*What the task requires*.
Would it be possible to reproduce every entry exactly, please?

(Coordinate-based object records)
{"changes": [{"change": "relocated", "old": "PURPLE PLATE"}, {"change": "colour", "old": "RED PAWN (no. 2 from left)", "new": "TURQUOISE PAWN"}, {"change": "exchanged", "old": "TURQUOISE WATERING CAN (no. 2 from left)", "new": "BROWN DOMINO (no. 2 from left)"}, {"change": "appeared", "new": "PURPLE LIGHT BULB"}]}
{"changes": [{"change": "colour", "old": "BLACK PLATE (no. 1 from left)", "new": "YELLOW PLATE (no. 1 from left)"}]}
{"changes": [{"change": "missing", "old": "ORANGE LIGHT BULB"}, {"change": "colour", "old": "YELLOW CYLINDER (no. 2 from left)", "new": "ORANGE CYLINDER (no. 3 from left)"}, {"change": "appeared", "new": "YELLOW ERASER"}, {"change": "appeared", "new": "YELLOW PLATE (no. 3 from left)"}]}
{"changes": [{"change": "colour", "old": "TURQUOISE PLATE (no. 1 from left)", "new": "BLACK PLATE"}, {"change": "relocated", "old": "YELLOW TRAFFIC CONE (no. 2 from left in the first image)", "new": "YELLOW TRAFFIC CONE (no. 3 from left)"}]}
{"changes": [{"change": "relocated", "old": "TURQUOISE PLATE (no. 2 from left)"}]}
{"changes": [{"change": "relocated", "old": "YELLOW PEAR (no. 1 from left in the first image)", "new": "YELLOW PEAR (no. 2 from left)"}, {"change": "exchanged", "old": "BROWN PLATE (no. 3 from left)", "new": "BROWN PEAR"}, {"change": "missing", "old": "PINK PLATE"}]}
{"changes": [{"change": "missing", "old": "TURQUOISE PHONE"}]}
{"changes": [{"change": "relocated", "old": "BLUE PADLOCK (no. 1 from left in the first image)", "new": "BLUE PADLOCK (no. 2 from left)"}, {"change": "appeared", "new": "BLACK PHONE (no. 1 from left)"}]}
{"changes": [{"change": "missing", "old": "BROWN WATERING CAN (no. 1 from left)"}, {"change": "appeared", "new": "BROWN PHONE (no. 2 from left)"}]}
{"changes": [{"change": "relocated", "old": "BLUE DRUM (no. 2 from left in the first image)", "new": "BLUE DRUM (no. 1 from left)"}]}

*Task answer*.
{"changes": [{"change": "relocated", "old": "PURPLE PLATE"}, {"change": "colour", "old": "RED PAWN (no. 2 from left)", "new": "TURQUOISE PAWN"}, {"change": "exchanged", "old": "TURQUOISE WATERING CAN (no. 2 from left)", "new": "BROWN DOMINO (no. 2 from left)"}, {"change": "appeared", "new": "PURPLE LIGHT BULB"}]}
{"changes": [{"change": "colour", "old": "BLACK PLATE (no. 1 from left)", "new": "YELLOW PLATE (no. 1 from left)"}]}
{"changes": [{"change": "missing", "old": "ORANGE LIGHT BULB"}, {"change": "colour", "old": "YELLOW CYLINDER (no. 2 from left)", "new": "ORANGE CYLINDER (no. 3 from left)"}, {"change": "appeared", "new": "YELLOW ERASER"}, {"change": "appeared", "new": "YELLOW PLATE (no. 3 from left)"}]}
{"changes": [{"change": "colour", "old": "TURQUOISE PLATE (no. 1 from left)", "new": "BLACK PLATE"}, {"change": "relocated", "old": "YELLOW TRAFFIC CONE (no. 2 from left in the first image)", "new": "YELLOW TRAFFIC CONE (no. 3 from left)"}]}
{"changes": [{"change": "relocated", "old": "TURQUOISE PLATE (no. 2 from left)"}]}
{"changes": [{"change": "relocated", "old": "YELLOW PEAR (no. 1 from left in the first image)", "new": "YELLOW PEAR (no. 2 from left)"}, {"change": "exchanged", "old": "BROWN PLATE (no. 3 from left)", "new": "BROWN PEAR"}, {"change": "missing", "old": "PINK PLATE"}]}
{"changes": [{"change": "missing", "old": "TURQUOISE PHONE"}]}
{"changes": [{"change": "relocated", "old": "BLUE PADLOCK (no. 1 from left in the first image)", "new": "BLUE PADLOCK (no. 2 from left)"}, {"change": "appeared", "new": "BLACK PHONE (no. 1 from left)"}]}
{"changes": [{"change": "missing", "old": "BROWN WATERING CAN (no. 1 from left)"}, {"change": "appeared", "new": "BROWN PHONE (no. 2 from left)"}]}
{"changes": [{"change": "relocated", "old": "BLUE DRUM (no. 2 from left in the first image)", "new": "BLUE DRUM (no. 1 from left)"}]}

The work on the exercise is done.